* **Objectif**
Pourriez-vous repérer et recopier chaque ligne des enregistrements qui contient la chaîne « location » ? La casse doit être respectée.
_ _ _ _ _ _ _
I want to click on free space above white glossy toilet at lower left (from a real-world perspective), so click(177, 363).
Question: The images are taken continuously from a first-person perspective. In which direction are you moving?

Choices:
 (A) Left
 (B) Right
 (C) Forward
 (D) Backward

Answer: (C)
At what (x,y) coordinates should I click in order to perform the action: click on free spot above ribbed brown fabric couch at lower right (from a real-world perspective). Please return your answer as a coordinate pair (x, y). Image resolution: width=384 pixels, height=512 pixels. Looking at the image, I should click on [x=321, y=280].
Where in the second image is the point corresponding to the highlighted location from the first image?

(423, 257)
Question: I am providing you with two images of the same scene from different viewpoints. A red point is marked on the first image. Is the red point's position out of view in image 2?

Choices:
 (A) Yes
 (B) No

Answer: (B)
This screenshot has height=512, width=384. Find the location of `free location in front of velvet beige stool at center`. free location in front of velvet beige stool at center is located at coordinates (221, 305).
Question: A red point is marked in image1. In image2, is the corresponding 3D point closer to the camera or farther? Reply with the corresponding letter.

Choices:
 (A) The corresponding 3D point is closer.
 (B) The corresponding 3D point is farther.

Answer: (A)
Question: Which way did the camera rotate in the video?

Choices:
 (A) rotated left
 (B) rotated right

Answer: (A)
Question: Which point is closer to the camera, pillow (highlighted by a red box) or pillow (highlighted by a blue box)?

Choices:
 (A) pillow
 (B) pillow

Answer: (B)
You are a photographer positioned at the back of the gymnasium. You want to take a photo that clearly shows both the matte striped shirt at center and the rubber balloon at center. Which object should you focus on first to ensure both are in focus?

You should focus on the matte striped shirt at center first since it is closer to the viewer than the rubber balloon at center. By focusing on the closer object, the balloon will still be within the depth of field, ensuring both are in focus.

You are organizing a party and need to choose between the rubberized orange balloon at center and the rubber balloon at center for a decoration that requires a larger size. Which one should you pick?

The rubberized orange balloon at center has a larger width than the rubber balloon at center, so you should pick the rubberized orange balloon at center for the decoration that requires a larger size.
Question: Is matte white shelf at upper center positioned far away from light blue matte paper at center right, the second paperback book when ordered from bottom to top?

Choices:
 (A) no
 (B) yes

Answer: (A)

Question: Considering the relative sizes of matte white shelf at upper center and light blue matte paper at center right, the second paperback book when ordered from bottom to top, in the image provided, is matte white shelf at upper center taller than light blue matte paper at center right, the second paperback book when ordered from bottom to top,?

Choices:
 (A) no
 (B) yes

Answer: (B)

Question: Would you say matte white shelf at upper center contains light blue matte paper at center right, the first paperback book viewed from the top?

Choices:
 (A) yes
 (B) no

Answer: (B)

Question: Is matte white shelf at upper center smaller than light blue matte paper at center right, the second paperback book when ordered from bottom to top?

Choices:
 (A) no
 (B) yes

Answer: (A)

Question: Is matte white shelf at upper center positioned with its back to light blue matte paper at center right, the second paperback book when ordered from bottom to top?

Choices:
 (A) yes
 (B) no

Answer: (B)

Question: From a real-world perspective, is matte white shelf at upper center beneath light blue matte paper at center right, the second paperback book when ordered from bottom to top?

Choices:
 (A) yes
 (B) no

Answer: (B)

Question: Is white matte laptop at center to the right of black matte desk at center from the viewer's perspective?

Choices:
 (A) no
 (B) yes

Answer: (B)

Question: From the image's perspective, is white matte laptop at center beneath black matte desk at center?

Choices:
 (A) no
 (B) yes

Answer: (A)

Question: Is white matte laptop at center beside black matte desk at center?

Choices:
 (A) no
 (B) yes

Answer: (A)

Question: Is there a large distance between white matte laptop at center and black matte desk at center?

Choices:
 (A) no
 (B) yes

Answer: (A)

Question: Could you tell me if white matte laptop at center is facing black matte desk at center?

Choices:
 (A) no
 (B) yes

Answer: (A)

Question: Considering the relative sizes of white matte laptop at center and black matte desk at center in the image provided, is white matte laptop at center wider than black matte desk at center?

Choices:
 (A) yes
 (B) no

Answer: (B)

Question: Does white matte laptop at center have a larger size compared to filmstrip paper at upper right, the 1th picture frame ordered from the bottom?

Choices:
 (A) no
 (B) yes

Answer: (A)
_ _ _ _ _ _ _
* **Solution ci-dessous**
Where in the second image is the point corresponding to the highlighted location from the first image?
This screenshot has height=512, width=384. Find the location of `free location in front of velvet beige stool at center`. free location in front of velvet beige stool at center is located at coordinates (221, 305).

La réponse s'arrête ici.